(SOURCE DATA)
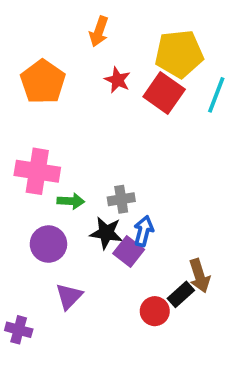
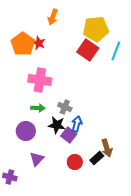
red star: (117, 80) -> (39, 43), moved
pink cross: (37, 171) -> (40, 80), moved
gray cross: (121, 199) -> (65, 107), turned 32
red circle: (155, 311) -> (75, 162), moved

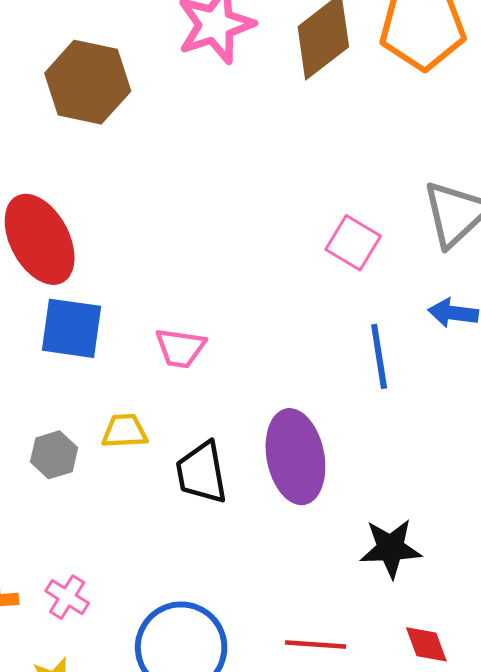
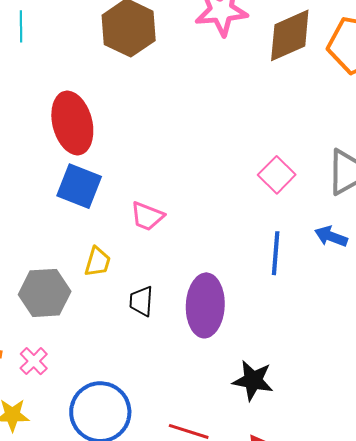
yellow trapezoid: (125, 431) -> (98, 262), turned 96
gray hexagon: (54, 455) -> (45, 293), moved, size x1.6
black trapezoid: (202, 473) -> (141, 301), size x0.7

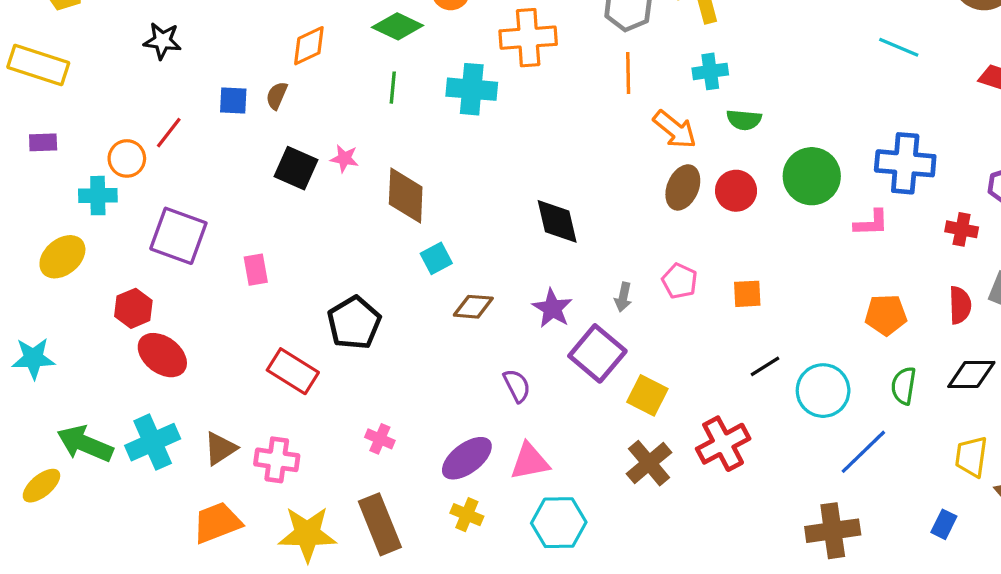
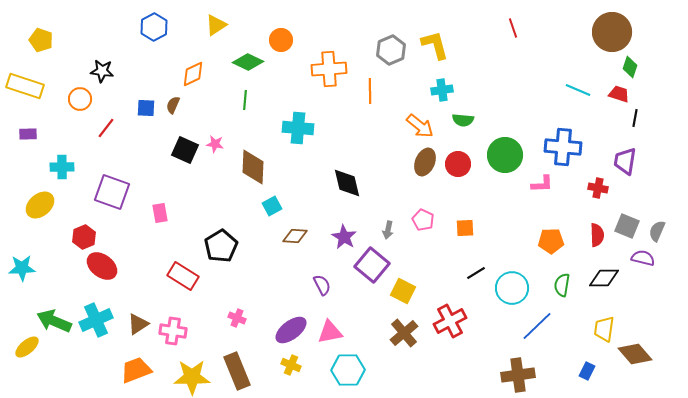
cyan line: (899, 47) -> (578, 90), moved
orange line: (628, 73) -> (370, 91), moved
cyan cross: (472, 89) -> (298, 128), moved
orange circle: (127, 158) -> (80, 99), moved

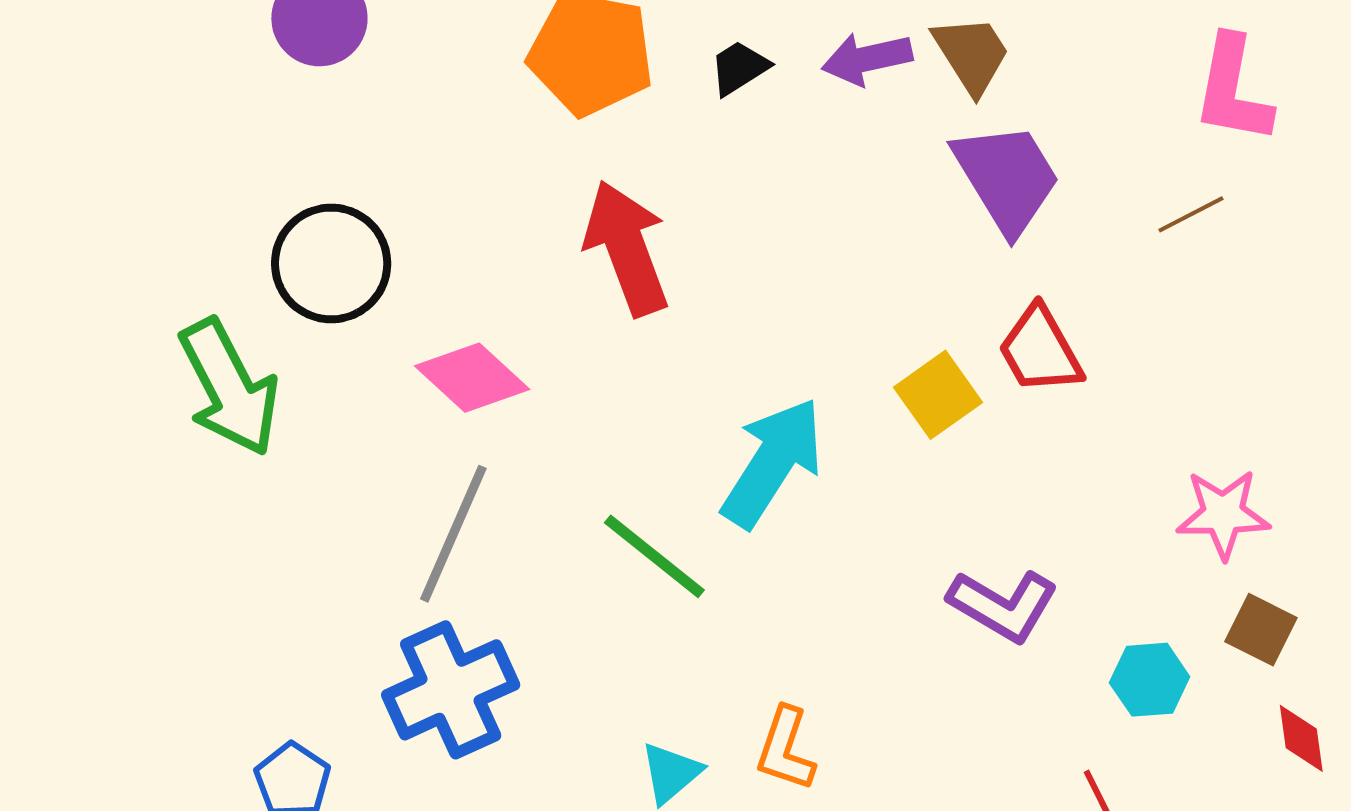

(TASK GOAL)
Search the entries for the word "gray" and gather every line where it appears.

(SOLUTION FOR THIS EXERCISE)
gray cross: (121, 199) -> (65, 107), turned 32
gray hexagon: (54, 455) -> (45, 293), moved, size x1.6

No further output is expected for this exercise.